◆ Work order
Print the listing exactly as it stands. Skip every picture.

◆ Dataset entries
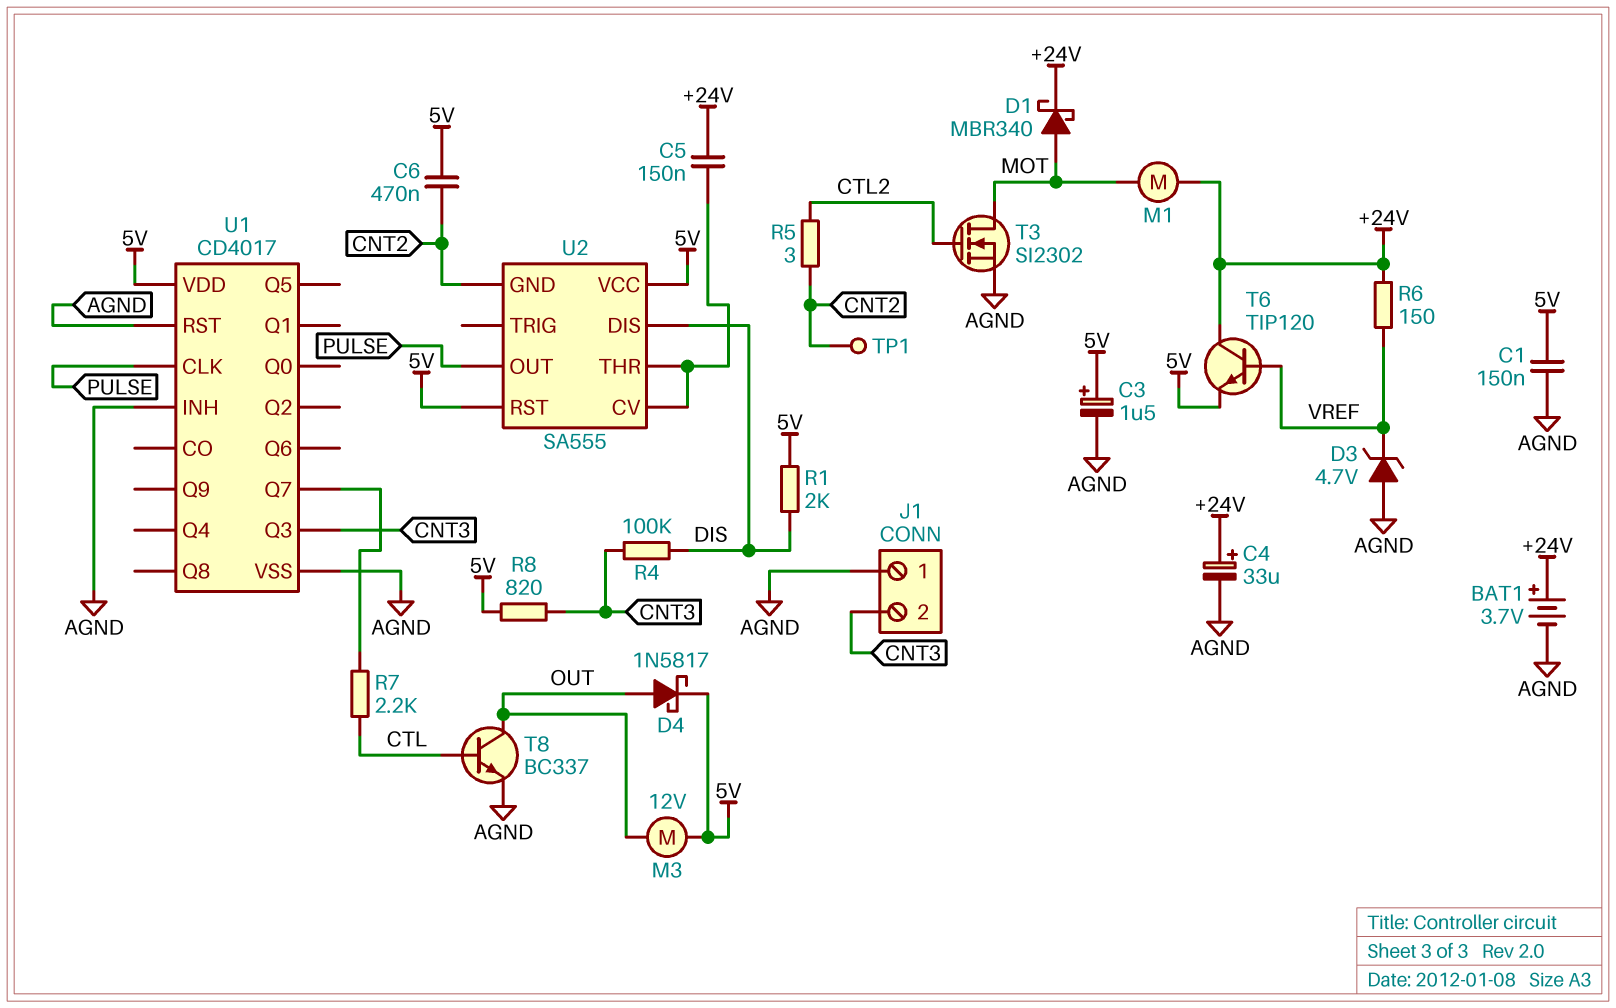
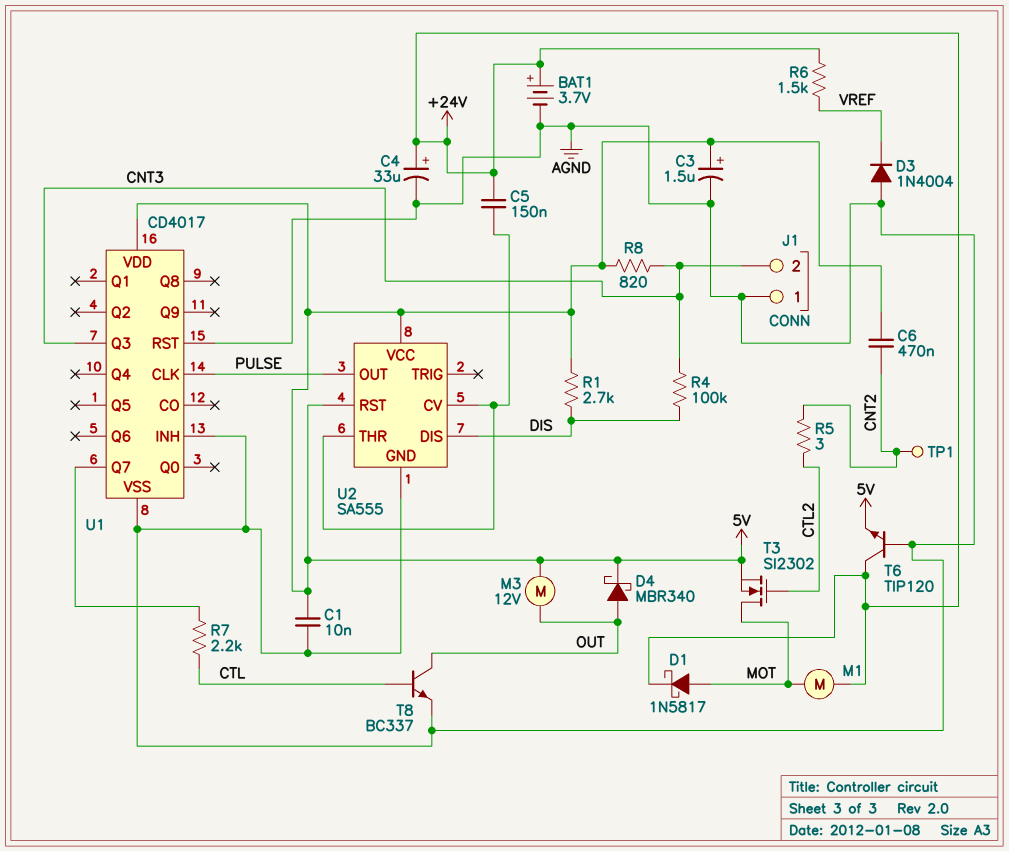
C1: 150nF (5V, AGND) -> 10nF (5V, AGND)
D1: schottky MBR340 (A MOT, K +24V) -> schottky 1N5817 (A MOT, K +24V)
D3: zener 4.7V (A AGND, K VREF) -> diode 1N4004 (A AGND, K VREF)
D4: schottky 1N5817 (A OUT, K 5V) -> schottky MBR340 (A OUT, K 5V)
R1: 2k (5V, DIS) -> 2.7k (5V, DIS)
R6: 150 (+24V, VREF) -> 1.5k (+24V, VREF)
T3: NMOS SI2302 (G CTL2, D MOT, S AGND) -> NMOS SI2302 (G CTL2, D MOT, S 5V)
T6: NPN TIP120 (B VREF, C +24V, E 5V) -> NPN TIP120 (B AGND, C +24V, E 5V)
U2 pin GND: CNT2 -> AGND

◆ Written reply
C1: 150nF (5V, AGND) -> 10nF (5V, AGND)
D1: schottky MBR340 (A MOT, K +24V) -> schottky 1N5817 (A MOT, K +24V)
D3: zener 4.7V (A AGND, K VREF) -> diode 1N4004 (A AGND, K VREF)
D4: schottky 1N5817 (A OUT, K 5V) -> schottky MBR340 (A OUT, K 5V)
R1: 2k (5V, DIS) -> 2.7k (5V, DIS)
R6: 150 (+24V, VREF) -> 1.5k (+24V, VREF)
T3: NMOS SI2302 (G CTL2, D MOT, S AGND) -> NMOS SI2302 (G CTL2, D MOT, S 5V)
T6: NPN TIP120 (B VREF, C +24V, E 5V) -> NPN TIP120 (B AGND, C +24V, E 5V)
U2 pin GND: CNT2 -> AGND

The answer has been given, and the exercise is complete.